Task goal: Lines before the one containing "C208: 470nF (3V3, GND) -> 470nF (GND, VIN)" are left out; output the rest of the data exactly, through the final line.

(Itemized modification records)
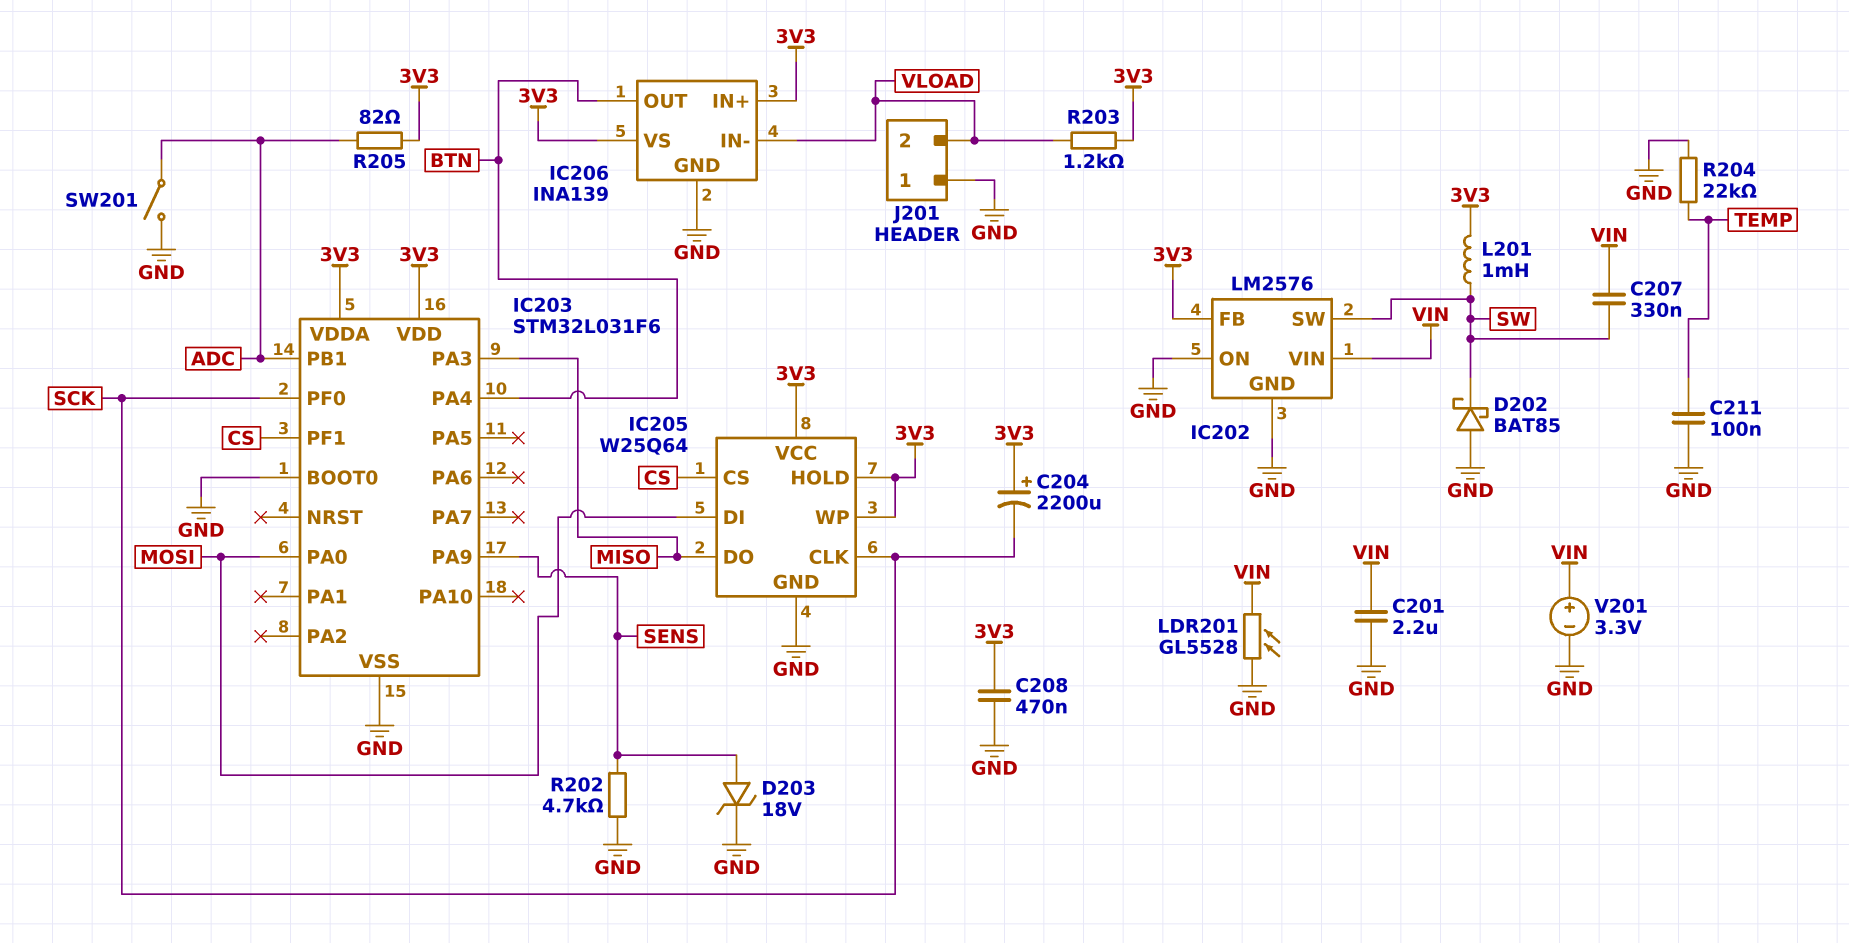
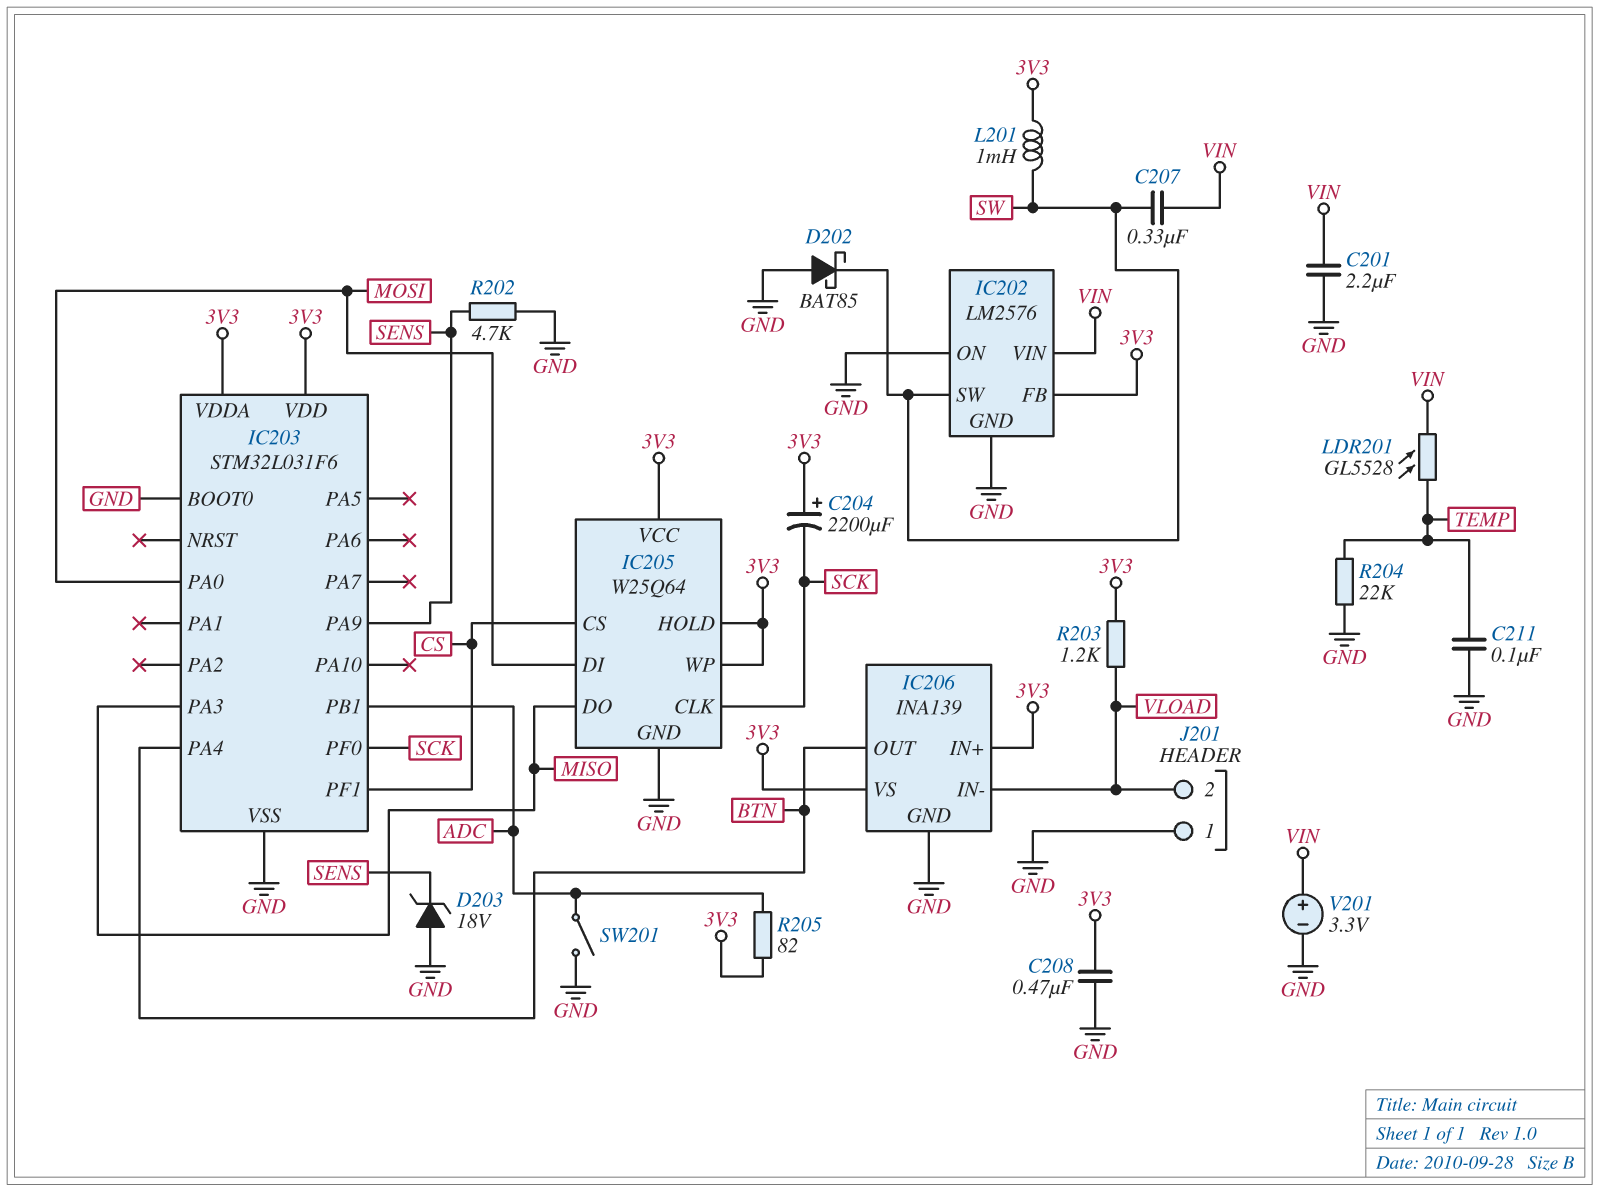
D203: zener 18V (A SENS, K GND) -> zener 18V (A GND, K SENS)
LDR201: GL5528 (GND, VIN) -> GL5528 (TEMP, VIN)

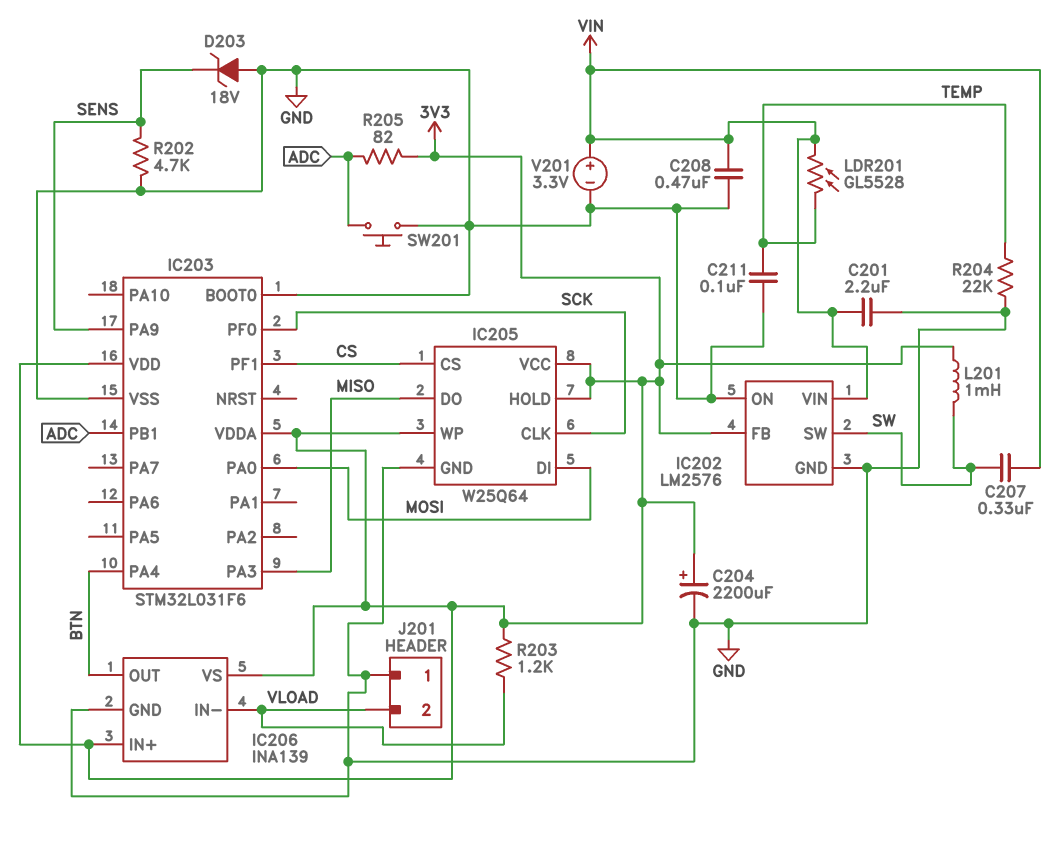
C204: 2200uF (plus 3V3, minus SCK) -> 2200uF (plus 3V3, minus GND)
C208: 470nF (3V3, GND) -> 470nF (GND, VIN)
D202: schottky BAT85 (A GND, K SW) -> none
SW201: switch (ADC, GND) -> button (ADC, GND)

Response for this exercise:
C208: 470nF (3V3, GND) -> 470nF (GND, VIN)
D202: schottky BAT85 (A GND, K SW) -> none
SW201: switch (ADC, GND) -> button (ADC, GND)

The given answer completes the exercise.